> _ASSIGNMENT_
The answer must consist of every line from the data that holds "PULSE".

> _TASK INPUT_

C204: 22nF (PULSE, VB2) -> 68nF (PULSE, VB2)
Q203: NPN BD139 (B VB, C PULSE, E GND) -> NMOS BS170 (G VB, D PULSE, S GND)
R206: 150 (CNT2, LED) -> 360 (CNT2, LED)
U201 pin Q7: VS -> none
--
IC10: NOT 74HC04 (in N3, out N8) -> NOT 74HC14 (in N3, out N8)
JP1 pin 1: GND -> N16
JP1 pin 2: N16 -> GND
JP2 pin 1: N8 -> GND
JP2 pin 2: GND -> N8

> _OUTPUT OF THE TASK_
C204: 22nF (PULSE, VB2) -> 68nF (PULSE, VB2)
Q203: NPN BD139 (B VB, C PULSE, E GND) -> NMOS BS170 (G VB, D PULSE, S GND)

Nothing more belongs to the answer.